### Task details
From the first line to the last, please write out the data exactly.

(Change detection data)
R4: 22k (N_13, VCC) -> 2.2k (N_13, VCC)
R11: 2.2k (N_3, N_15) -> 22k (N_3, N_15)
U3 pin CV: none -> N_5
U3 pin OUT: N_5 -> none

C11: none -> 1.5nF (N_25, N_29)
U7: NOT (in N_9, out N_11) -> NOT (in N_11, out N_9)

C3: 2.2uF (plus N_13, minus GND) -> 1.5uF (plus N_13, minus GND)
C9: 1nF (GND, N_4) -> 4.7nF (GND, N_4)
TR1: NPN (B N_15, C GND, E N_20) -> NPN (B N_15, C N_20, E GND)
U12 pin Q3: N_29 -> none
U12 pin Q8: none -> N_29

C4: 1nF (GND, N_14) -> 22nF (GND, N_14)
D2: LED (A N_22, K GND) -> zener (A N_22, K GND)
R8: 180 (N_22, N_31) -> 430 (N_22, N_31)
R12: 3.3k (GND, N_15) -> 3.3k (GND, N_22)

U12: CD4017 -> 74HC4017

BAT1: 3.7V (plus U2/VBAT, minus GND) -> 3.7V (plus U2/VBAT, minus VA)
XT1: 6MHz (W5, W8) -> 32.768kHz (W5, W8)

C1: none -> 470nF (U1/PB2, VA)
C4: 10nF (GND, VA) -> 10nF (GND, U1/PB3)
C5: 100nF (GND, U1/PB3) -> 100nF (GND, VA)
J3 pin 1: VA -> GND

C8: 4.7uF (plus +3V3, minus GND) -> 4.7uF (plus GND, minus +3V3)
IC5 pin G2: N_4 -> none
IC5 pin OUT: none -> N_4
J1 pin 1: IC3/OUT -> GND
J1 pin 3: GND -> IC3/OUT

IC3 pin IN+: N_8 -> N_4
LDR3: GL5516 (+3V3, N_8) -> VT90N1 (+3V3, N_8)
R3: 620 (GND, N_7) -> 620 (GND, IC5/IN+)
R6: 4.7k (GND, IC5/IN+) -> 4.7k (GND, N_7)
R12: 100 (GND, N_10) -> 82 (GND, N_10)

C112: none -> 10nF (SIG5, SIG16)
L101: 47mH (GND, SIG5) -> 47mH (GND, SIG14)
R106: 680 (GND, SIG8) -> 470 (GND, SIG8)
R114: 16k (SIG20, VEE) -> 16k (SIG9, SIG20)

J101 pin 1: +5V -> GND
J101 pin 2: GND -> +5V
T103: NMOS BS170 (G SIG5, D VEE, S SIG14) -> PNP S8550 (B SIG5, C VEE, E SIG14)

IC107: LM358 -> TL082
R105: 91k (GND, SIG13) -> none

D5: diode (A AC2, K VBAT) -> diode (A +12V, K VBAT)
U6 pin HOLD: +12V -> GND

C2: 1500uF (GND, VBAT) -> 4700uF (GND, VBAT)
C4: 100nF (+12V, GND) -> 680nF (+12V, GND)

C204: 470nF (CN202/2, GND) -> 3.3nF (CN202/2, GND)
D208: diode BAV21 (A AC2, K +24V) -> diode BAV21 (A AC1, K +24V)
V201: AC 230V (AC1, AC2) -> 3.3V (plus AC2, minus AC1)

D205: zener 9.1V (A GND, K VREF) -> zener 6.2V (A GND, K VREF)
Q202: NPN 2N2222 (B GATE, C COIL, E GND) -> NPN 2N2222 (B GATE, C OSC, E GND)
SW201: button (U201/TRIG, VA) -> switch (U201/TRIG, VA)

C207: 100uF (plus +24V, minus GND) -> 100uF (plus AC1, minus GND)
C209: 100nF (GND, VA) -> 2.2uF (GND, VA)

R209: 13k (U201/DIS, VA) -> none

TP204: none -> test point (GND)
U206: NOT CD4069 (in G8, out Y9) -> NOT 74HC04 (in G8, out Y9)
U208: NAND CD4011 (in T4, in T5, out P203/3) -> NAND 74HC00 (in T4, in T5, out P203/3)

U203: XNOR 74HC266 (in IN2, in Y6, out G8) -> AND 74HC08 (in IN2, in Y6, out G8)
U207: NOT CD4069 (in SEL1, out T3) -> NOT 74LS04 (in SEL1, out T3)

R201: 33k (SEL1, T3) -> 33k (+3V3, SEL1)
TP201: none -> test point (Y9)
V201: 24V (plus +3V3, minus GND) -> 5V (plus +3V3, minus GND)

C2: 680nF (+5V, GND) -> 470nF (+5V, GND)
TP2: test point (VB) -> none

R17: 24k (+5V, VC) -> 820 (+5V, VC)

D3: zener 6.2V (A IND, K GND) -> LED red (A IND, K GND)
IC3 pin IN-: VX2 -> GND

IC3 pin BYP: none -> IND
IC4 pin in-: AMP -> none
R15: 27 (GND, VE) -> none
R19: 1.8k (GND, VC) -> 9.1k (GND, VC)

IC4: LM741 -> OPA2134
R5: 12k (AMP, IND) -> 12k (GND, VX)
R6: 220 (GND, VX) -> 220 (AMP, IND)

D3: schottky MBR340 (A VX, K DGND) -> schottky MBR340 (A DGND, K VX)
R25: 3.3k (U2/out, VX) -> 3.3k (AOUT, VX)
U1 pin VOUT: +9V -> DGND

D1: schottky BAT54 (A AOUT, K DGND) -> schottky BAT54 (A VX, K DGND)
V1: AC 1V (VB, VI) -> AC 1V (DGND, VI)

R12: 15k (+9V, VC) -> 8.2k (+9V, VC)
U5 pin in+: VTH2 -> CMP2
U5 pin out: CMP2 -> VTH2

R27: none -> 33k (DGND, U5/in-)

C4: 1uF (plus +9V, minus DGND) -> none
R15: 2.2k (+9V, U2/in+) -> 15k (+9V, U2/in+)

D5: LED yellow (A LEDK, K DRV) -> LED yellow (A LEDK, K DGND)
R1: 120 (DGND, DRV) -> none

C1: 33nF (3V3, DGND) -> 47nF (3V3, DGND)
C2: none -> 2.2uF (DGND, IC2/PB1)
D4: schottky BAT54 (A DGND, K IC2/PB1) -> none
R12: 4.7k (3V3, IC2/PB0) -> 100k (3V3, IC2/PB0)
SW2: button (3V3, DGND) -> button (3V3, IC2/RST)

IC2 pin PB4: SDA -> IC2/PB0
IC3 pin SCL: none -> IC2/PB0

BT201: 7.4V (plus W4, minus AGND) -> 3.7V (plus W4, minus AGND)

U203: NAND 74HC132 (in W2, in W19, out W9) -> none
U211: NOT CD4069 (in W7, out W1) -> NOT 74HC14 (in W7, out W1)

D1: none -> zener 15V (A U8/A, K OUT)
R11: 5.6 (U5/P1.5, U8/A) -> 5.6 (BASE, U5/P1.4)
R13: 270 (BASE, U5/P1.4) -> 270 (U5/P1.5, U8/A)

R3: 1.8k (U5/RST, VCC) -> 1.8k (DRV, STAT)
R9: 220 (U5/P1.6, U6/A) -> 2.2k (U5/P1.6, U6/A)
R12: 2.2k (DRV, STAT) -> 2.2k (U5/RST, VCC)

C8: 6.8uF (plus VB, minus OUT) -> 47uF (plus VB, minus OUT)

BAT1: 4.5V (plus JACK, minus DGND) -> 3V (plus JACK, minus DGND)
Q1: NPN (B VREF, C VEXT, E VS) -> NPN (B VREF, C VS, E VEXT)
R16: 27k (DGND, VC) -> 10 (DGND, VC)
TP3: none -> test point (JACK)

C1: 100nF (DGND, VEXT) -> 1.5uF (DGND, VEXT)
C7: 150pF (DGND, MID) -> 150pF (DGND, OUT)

### Expected answer
R4: 22k (N_13, VCC) -> 2.2k (N_13, VCC)
R11: 2.2k (N_3, N_15) -> 22k (N_3, N_15)
U3 pin CV: none -> N_5
U3 pin OUT: N_5 -> none

C11: none -> 1.5nF (N_25, N_29)
U7: NOT (in N_9, out N_11) -> NOT (in N_11, out N_9)

C3: 2.2uF (plus N_13, minus GND) -> 1.5uF (plus N_13, minus GND)
C9: 1nF (GND, N_4) -> 4.7nF (GND, N_4)
TR1: NPN (B N_15, C GND, E N_20) -> NPN (B N_15, C N_20, E GND)
U12 pin Q3: N_29 -> none
U12 pin Q8: none -> N_29

C4: 1nF (GND, N_14) -> 22nF (GND, N_14)
D2: LED (A N_22, K GND) -> zener (A N_22, K GND)
R8: 180 (N_22, N_31) -> 430 (N_22, N_31)
R12: 3.3k (GND, N_15) -> 3.3k (GND, N_22)

U12: CD4017 -> 74HC4017

BAT1: 3.7V (plus U2/VBAT, minus GND) -> 3.7V (plus U2/VBAT, minus VA)
XT1: 6MHz (W5, W8) -> 32.768kHz (W5, W8)

C1: none -> 470nF (U1/PB2, VA)
C4: 10nF (GND, VA) -> 10nF (GND, U1/PB3)
C5: 100nF (GND, U1/PB3) -> 100nF (GND, VA)
J3 pin 1: VA -> GND

C8: 4.7uF (plus +3V3, minus GND) -> 4.7uF (plus GND, minus +3V3)
IC5 pin G2: N_4 -> none
IC5 pin OUT: none -> N_4
J1 pin 1: IC3/OUT -> GND
J1 pin 3: GND -> IC3/OUT

IC3 pin IN+: N_8 -> N_4
LDR3: GL5516 (+3V3, N_8) -> VT90N1 (+3V3, N_8)
R3: 620 (GND, N_7) -> 620 (GND, IC5/IN+)
R6: 4.7k (GND, IC5/IN+) -> 4.7k (GND, N_7)
R12: 100 (GND, N_10) -> 82 (GND, N_10)

C112: none -> 10nF (SIG5, SIG16)
L101: 47mH (GND, SIG5) -> 47mH (GND, SIG14)
R106: 680 (GND, SIG8) -> 470 (GND, SIG8)
R114: 16k (SIG20, VEE) -> 16k (SIG9, SIG20)

J101 pin 1: +5V -> GND
J101 pin 2: GND -> +5V
T103: NMOS BS170 (G SIG5, D VEE, S SIG14) -> PNP S8550 (B SIG5, C VEE, E SIG14)

IC107: LM358 -> TL082
R105: 91k (GND, SIG13) -> none

D5: diode (A AC2, K VBAT) -> diode (A +12V, K VBAT)
U6 pin HOLD: +12V -> GND

C2: 1500uF (GND, VBAT) -> 4700uF (GND, VBAT)
C4: 100nF (+12V, GND) -> 680nF (+12V, GND)

C204: 470nF (CN202/2, GND) -> 3.3nF (CN202/2, GND)
D208: diode BAV21 (A AC2, K +24V) -> diode BAV21 (A AC1, K +24V)
V201: AC 230V (AC1, AC2) -> 3.3V (plus AC2, minus AC1)

D205: zener 9.1V (A GND, K VREF) -> zener 6.2V (A GND, K VREF)
Q202: NPN 2N2222 (B GATE, C COIL, E GND) -> NPN 2N2222 (B GATE, C OSC, E GND)
SW201: button (U201/TRIG, VA) -> switch (U201/TRIG, VA)

C207: 100uF (plus +24V, minus GND) -> 100uF (plus AC1, minus GND)
C209: 100nF (GND, VA) -> 2.2uF (GND, VA)

R209: 13k (U201/DIS, VA) -> none

TP204: none -> test point (GND)
U206: NOT CD4069 (in G8, out Y9) -> NOT 74HC04 (in G8, out Y9)
U208: NAND CD4011 (in T4, in T5, out P203/3) -> NAND 74HC00 (in T4, in T5, out P203/3)

U203: XNOR 74HC266 (in IN2, in Y6, out G8) -> AND 74HC08 (in IN2, in Y6, out G8)
U207: NOT CD4069 (in SEL1, out T3) -> NOT 74LS04 (in SEL1, out T3)

R201: 33k (SEL1, T3) -> 33k (+3V3, SEL1)
TP201: none -> test point (Y9)
V201: 24V (plus +3V3, minus GND) -> 5V (plus +3V3, minus GND)

C2: 680nF (+5V, GND) -> 470nF (+5V, GND)
TP2: test point (VB) -> none

R17: 24k (+5V, VC) -> 820 (+5V, VC)

D3: zener 6.2V (A IND, K GND) -> LED red (A IND, K GND)
IC3 pin IN-: VX2 -> GND

IC3 pin BYP: none -> IND
IC4 pin in-: AMP -> none
R15: 27 (GND, VE) -> none
R19: 1.8k (GND, VC) -> 9.1k (GND, VC)

IC4: LM741 -> OPA2134
R5: 12k (AMP, IND) -> 12k (GND, VX)
R6: 220 (GND, VX) -> 220 (AMP, IND)

D3: schottky MBR340 (A VX, K DGND) -> schottky MBR340 (A DGND, K VX)
R25: 3.3k (U2/out, VX) -> 3.3k (AOUT, VX)
U1 pin VOUT: +9V -> DGND

D1: schottky BAT54 (A AOUT, K DGND) -> schottky BAT54 (A VX, K DGND)
V1: AC 1V (VB, VI) -> AC 1V (DGND, VI)

R12: 15k (+9V, VC) -> 8.2k (+9V, VC)
U5 pin in+: VTH2 -> CMP2
U5 pin out: CMP2 -> VTH2

R27: none -> 33k (DGND, U5/in-)

C4: 1uF (plus +9V, minus DGND) -> none
R15: 2.2k (+9V, U2/in+) -> 15k (+9V, U2/in+)

D5: LED yellow (A LEDK, K DRV) -> LED yellow (A LEDK, K DGND)
R1: 120 (DGND, DRV) -> none

C1: 33nF (3V3, DGND) -> 47nF (3V3, DGND)
C2: none -> 2.2uF (DGND, IC2/PB1)
D4: schottky BAT54 (A DGND, K IC2/PB1) -> none
R12: 4.7k (3V3, IC2/PB0) -> 100k (3V3, IC2/PB0)
SW2: button (3V3, DGND) -> button (3V3, IC2/RST)

IC2 pin PB4: SDA -> IC2/PB0
IC3 pin SCL: none -> IC2/PB0

BT201: 7.4V (plus W4, minus AGND) -> 3.7V (plus W4, minus AGND)

U203: NAND 74HC132 (in W2, in W19, out W9) -> none
U211: NOT CD4069 (in W7, out W1) -> NOT 74HC14 (in W7, out W1)

D1: none -> zener 15V (A U8/A, K OUT)
R11: 5.6 (U5/P1.5, U8/A) -> 5.6 (BASE, U5/P1.4)
R13: 270 (BASE, U5/P1.4) -> 270 (U5/P1.5, U8/A)

R3: 1.8k (U5/RST, VCC) -> 1.8k (DRV, STAT)
R9: 220 (U5/P1.6, U6/A) -> 2.2k (U5/P1.6, U6/A)
R12: 2.2k (DRV, STAT) -> 2.2k (U5/RST, VCC)

C8: 6.8uF (plus VB, minus OUT) -> 47uF (plus VB, minus OUT)

BAT1: 4.5V (plus JACK, minus DGND) -> 3V (plus JACK, minus DGND)
Q1: NPN (B VREF, C VEXT, E VS) -> NPN (B VREF, C VS, E VEXT)
R16: 27k (DGND, VC) -> 10 (DGND, VC)
TP3: none -> test point (JACK)

C1: 100nF (DGND, VEXT) -> 1.5uF (DGND, VEXT)
C7: 150pF (DGND, MID) -> 150pF (DGND, OUT)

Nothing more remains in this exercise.